**Set exercise**.
Rewrite all the entries, changing every "semicircle" to "half circle" and keeping everything else in each line the same.

**Records supplied**.
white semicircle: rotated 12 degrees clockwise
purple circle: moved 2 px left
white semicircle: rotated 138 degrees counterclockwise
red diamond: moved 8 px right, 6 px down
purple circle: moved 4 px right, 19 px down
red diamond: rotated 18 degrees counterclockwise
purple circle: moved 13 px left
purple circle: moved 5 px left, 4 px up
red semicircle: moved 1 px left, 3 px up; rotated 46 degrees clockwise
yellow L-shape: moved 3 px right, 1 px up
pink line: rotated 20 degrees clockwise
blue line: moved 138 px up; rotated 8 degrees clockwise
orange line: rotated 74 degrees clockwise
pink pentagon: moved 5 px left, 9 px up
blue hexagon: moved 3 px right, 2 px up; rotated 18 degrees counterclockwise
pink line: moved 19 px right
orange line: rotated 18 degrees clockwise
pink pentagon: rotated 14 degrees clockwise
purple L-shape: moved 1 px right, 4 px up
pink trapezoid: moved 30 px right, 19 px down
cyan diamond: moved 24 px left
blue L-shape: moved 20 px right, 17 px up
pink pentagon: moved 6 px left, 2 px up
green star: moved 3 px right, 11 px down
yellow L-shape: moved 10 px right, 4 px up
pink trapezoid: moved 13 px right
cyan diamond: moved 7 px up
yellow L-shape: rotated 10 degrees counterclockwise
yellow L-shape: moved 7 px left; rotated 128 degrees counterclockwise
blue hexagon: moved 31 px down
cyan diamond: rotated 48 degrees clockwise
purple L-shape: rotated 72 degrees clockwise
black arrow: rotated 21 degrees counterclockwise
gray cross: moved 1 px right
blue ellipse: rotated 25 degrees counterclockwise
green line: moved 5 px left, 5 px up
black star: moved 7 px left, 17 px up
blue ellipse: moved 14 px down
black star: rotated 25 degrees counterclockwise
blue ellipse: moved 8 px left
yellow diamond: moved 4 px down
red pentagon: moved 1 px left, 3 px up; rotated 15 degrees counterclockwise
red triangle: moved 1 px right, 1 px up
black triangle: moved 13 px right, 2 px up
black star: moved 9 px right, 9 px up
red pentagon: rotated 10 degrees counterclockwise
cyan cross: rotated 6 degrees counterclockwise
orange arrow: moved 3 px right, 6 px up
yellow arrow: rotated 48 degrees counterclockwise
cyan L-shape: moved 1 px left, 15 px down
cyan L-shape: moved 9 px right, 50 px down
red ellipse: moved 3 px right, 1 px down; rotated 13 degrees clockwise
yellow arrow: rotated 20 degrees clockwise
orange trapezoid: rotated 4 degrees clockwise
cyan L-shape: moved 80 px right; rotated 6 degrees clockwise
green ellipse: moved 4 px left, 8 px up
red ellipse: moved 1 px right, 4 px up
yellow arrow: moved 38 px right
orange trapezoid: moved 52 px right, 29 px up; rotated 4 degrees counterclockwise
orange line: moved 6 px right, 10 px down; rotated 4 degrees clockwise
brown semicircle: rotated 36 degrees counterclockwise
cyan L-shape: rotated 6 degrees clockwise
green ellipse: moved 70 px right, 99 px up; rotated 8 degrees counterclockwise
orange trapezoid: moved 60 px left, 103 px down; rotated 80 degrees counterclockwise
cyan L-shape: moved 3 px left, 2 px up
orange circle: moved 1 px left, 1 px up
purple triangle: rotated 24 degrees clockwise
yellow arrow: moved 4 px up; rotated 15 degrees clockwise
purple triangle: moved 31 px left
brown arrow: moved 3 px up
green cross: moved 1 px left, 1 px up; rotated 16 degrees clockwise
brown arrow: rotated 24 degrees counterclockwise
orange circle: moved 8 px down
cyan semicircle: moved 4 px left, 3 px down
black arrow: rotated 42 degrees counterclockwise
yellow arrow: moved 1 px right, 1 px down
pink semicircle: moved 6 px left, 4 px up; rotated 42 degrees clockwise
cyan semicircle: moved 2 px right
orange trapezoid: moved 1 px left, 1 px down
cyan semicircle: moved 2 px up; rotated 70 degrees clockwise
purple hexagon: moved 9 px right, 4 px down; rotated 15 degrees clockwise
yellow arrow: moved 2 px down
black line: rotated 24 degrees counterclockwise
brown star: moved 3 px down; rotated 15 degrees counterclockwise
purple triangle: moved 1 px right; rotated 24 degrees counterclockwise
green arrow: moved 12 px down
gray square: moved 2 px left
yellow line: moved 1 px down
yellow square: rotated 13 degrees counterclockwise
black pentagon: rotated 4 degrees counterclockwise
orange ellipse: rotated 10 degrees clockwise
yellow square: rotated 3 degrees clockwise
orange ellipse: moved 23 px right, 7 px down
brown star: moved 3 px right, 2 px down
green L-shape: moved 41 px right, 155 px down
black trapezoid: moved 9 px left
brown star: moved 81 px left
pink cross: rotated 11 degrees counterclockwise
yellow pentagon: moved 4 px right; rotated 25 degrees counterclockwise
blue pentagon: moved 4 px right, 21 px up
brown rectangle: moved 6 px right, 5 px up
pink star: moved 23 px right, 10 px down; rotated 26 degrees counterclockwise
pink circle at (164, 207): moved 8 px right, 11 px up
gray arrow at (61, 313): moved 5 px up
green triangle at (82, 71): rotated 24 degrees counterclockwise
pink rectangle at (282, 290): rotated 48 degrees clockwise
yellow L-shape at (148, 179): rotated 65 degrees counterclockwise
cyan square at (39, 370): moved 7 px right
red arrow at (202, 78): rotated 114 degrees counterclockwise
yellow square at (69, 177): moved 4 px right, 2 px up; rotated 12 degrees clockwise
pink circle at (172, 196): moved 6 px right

**Answer to the exercise**.
white half circle: rotated 12 degrees clockwise
purple circle: moved 2 px left
white half circle: rotated 138 degrees counterclockwise
red diamond: moved 8 px right, 6 px down
purple circle: moved 4 px right, 19 px down
red diamond: rotated 18 degrees counterclockwise
purple circle: moved 13 px left
purple circle: moved 5 px left, 4 px up
red half circle: moved 1 px left, 3 px up; rotated 46 degrees clockwise
yellow L-shape: moved 3 px right, 1 px up
pink line: rotated 20 degrees clockwise
blue line: moved 138 px up; rotated 8 degrees clockwise
orange line: rotated 74 degrees clockwise
pink pentagon: moved 5 px left, 9 px up
blue hexagon: moved 3 px right, 2 px up; rotated 18 degrees counterclockwise
pink line: moved 19 px right
orange line: rotated 18 degrees clockwise
pink pentagon: rotated 14 degrees clockwise
purple L-shape: moved 1 px right, 4 px up
pink trapezoid: moved 30 px right, 19 px down
cyan diamond: moved 24 px left
blue L-shape: moved 20 px right, 17 px up
pink pentagon: moved 6 px left, 2 px up
green star: moved 3 px right, 11 px down
yellow L-shape: moved 10 px right, 4 px up
pink trapezoid: moved 13 px right
cyan diamond: moved 7 px up
yellow L-shape: rotated 10 degrees counterclockwise
yellow L-shape: moved 7 px left; rotated 128 degrees counterclockwise
blue hexagon: moved 31 px down
cyan diamond: rotated 48 degrees clockwise
purple L-shape: rotated 72 degrees clockwise
black arrow: rotated 21 degrees counterclockwise
gray cross: moved 1 px right
blue ellipse: rotated 25 degrees counterclockwise
green line: moved 5 px left, 5 px up
black star: moved 7 px left, 17 px up
blue ellipse: moved 14 px down
black star: rotated 25 degrees counterclockwise
blue ellipse: moved 8 px left
yellow diamond: moved 4 px down
red pentagon: moved 1 px left, 3 px up; rotated 15 degrees counterclockwise
red triangle: moved 1 px right, 1 px up
black triangle: moved 13 px right, 2 px up
black star: moved 9 px right, 9 px up
red pentagon: rotated 10 degrees counterclockwise
cyan cross: rotated 6 degrees counterclockwise
orange arrow: moved 3 px right, 6 px up
yellow arrow: rotated 48 degrees counterclockwise
cyan L-shape: moved 1 px left, 15 px down
cyan L-shape: moved 9 px right, 50 px down
red ellipse: moved 3 px right, 1 px down; rotated 13 degrees clockwise
yellow arrow: rotated 20 degrees clockwise
orange trapezoid: rotated 4 degrees clockwise
cyan L-shape: moved 80 px right; rotated 6 degrees clockwise
green ellipse: moved 4 px left, 8 px up
red ellipse: moved 1 px right, 4 px up
yellow arrow: moved 38 px right
orange trapezoid: moved 52 px right, 29 px up; rotated 4 degrees counterclockwise
orange line: moved 6 px right, 10 px down; rotated 4 degrees clockwise
brown half circle: rotated 36 degrees counterclockwise
cyan L-shape: rotated 6 degrees clockwise
green ellipse: moved 70 px right, 99 px up; rotated 8 degrees counterclockwise
orange trapezoid: moved 60 px left, 103 px down; rotated 80 degrees counterclockwise
cyan L-shape: moved 3 px left, 2 px up
orange circle: moved 1 px left, 1 px up
purple triangle: rotated 24 degrees clockwise
yellow arrow: moved 4 px up; rotated 15 degrees clockwise
purple triangle: moved 31 px left
brown arrow: moved 3 px up
green cross: moved 1 px left, 1 px up; rotated 16 degrees clockwise
brown arrow: rotated 24 degrees counterclockwise
orange circle: moved 8 px down
cyan half circle: moved 4 px left, 3 px down
black arrow: rotated 42 degrees counterclockwise
yellow arrow: moved 1 px right, 1 px down
pink half circle: moved 6 px left, 4 px up; rotated 42 degrees clockwise
cyan half circle: moved 2 px right
orange trapezoid: moved 1 px left, 1 px down
cyan half circle: moved 2 px up; rotated 70 degrees clockwise
purple hexagon: moved 9 px right, 4 px down; rotated 15 degrees clockwise
yellow arrow: moved 2 px down
black line: rotated 24 degrees counterclockwise
brown star: moved 3 px down; rotated 15 degrees counterclockwise
purple triangle: moved 1 px right; rotated 24 degrees counterclockwise
green arrow: moved 12 px down
gray square: moved 2 px left
yellow line: moved 1 px down
yellow square: rotated 13 degrees counterclockwise
black pentagon: rotated 4 degrees counterclockwise
orange ellipse: rotated 10 degrees clockwise
yellow square: rotated 3 degrees clockwise
orange ellipse: moved 23 px right, 7 px down
brown star: moved 3 px right, 2 px down
green L-shape: moved 41 px right, 155 px down
black trapezoid: moved 9 px left
brown star: moved 81 px left
pink cross: rotated 11 degrees counterclockwise
yellow pentagon: moved 4 px right; rotated 25 degrees counterclockwise
blue pentagon: moved 4 px right, 21 px up
brown rectangle: moved 6 px right, 5 px up
pink star: moved 23 px right, 10 px down; rotated 26 degrees counterclockwise
pink circle at (164, 207): moved 8 px right, 11 px up
gray arrow at (61, 313): moved 5 px up
green triangle at (82, 71): rotated 24 degrees counterclockwise
pink rectangle at (282, 290): rotated 48 degrees clockwise
yellow L-shape at (148, 179): rotated 65 degrees counterclockwise
cyan square at (39, 370): moved 7 px right
red arrow at (202, 78): rotated 114 degrees counterclockwise
yellow square at (69, 177): moved 4 px right, 2 px up; rotated 12 degrees clockwise
pink circle at (172, 196): moved 6 px right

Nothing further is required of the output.